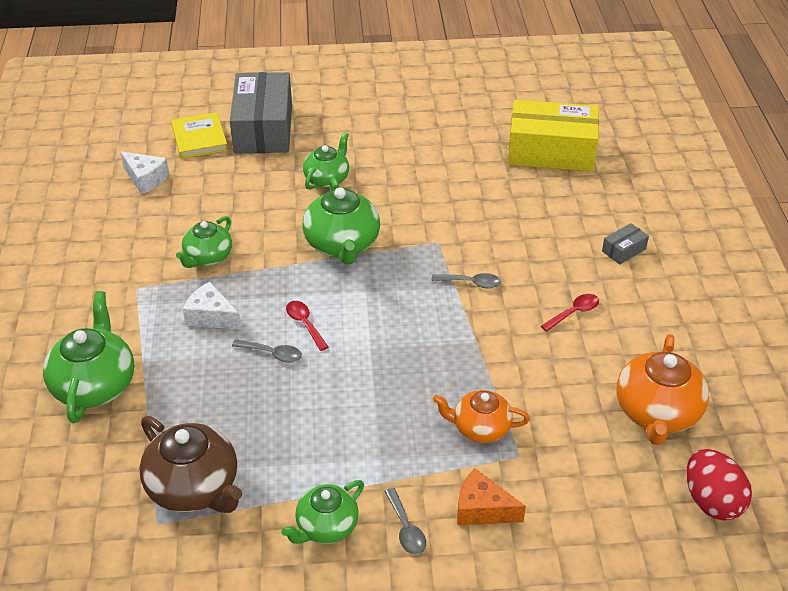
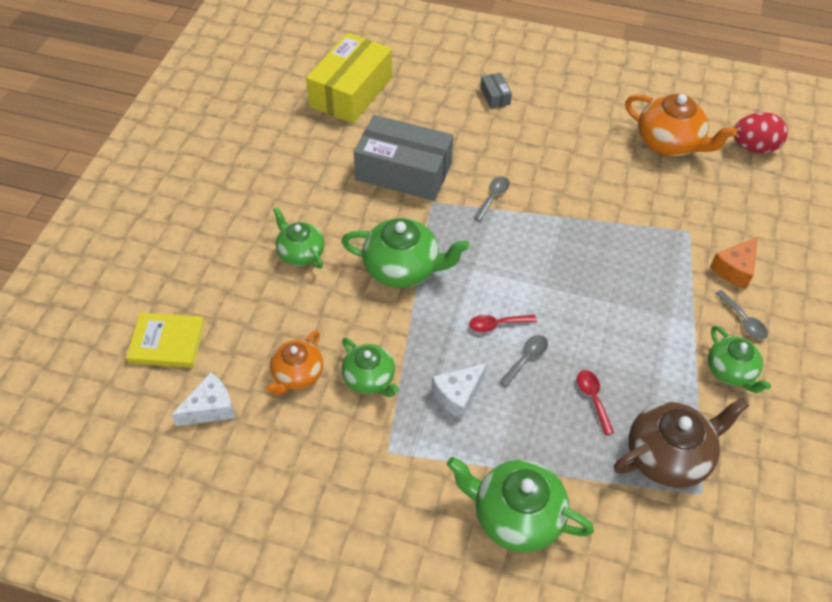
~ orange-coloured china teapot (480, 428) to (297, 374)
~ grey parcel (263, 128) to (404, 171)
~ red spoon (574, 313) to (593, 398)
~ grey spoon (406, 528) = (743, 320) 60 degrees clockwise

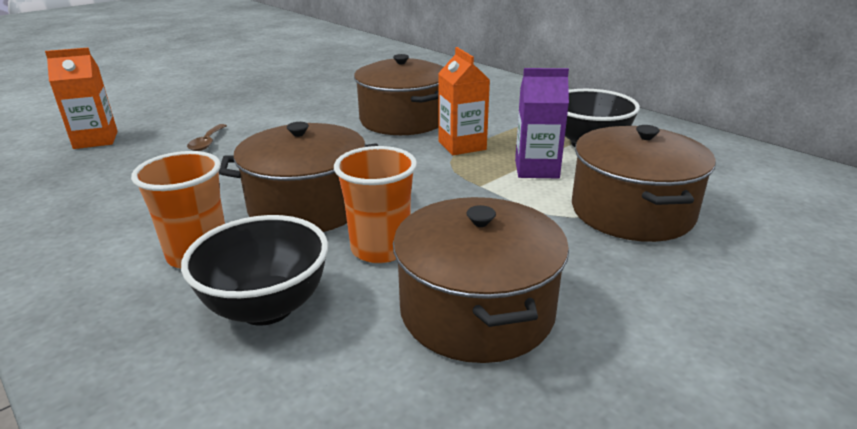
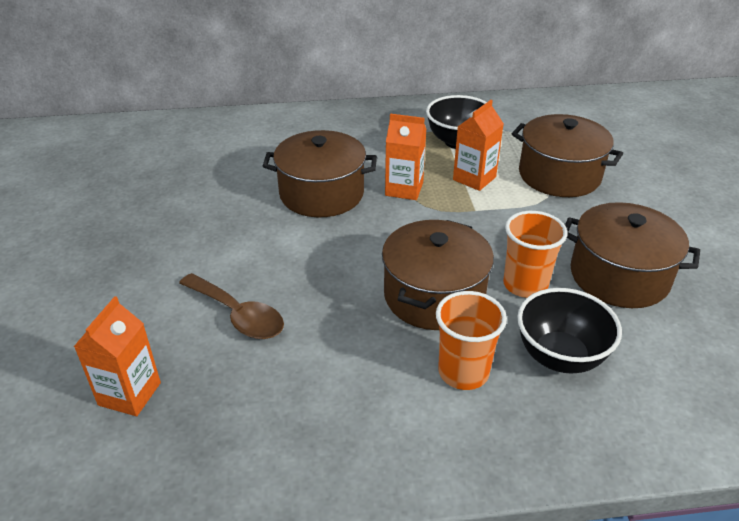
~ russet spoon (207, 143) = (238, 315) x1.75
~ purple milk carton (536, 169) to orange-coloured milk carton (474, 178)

:::::

How many of the lines above include the word "spoon"? Only the number should be given.

# RESPONSE AREA
3